What you will do: Reproduce verbatim the stretch of the records from the line containing "You are a GUI" through the line containing "pyautogui.click(x=473, y=249)", including both of those lines, and nothing else.

Entries supplied Block Start

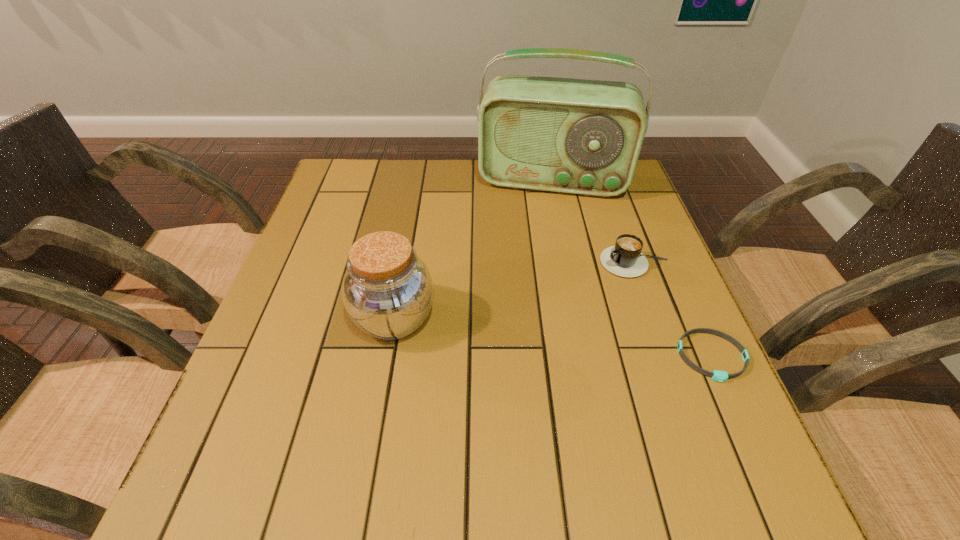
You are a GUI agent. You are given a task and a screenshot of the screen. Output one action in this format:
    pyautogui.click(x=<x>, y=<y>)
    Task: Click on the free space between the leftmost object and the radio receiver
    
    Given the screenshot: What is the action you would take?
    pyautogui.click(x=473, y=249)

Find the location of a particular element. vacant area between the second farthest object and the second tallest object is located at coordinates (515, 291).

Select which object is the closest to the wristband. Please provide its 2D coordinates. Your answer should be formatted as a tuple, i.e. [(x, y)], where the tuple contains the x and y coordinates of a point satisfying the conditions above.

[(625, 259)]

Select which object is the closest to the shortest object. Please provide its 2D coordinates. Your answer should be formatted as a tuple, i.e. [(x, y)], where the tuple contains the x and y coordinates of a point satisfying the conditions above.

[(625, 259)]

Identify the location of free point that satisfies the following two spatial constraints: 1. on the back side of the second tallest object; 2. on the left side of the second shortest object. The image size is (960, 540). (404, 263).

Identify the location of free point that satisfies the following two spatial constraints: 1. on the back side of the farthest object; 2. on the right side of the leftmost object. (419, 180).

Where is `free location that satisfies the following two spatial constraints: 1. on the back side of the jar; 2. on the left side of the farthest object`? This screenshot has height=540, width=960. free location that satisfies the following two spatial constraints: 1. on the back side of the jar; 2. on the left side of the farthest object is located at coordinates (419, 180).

Entries supplied Block End
Entries supplied Block Start

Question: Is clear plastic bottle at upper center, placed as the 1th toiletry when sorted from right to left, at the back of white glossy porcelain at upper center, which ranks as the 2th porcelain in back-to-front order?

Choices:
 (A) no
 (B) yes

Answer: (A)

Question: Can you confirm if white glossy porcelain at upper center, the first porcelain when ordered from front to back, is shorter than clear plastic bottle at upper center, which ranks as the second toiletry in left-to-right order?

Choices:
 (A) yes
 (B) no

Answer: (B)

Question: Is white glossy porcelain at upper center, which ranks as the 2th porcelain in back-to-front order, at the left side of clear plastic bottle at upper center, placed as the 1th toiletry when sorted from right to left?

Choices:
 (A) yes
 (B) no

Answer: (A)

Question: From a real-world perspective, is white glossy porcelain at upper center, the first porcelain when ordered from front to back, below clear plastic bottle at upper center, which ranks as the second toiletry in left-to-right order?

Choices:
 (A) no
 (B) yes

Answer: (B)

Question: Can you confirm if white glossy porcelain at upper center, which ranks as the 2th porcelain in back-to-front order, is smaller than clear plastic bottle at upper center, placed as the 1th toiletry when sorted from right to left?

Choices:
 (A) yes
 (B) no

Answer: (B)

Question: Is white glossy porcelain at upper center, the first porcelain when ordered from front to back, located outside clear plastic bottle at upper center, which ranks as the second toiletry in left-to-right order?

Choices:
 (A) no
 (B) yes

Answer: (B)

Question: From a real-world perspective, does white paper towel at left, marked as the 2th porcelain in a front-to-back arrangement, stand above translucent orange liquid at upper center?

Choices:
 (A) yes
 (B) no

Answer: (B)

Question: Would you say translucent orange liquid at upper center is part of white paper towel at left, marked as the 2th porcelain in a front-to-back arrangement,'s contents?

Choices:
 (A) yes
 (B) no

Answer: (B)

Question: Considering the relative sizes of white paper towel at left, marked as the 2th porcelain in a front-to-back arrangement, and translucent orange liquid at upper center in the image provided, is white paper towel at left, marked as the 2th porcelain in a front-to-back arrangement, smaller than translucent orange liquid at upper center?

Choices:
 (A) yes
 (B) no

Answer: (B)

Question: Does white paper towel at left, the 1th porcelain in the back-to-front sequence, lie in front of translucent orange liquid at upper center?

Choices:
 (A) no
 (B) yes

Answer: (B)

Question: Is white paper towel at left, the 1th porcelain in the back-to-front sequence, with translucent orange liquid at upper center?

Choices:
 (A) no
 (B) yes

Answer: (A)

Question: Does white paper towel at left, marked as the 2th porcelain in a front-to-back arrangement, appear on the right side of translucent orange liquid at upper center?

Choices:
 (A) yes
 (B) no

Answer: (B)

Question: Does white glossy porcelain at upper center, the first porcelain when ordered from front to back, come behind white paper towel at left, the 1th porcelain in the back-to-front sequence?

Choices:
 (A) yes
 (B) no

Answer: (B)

Entries supplied Block End

Problem solution:
You are a GUI agent. You are given a task and a screenshot of the screen. Output one action in this format:
    pyautogui.click(x=<x>, y=<y>)
    Task: Click on the free space between the leftmost object and the radio receiver
    
    Given the screenshot: What is the action you would take?
    pyautogui.click(x=473, y=249)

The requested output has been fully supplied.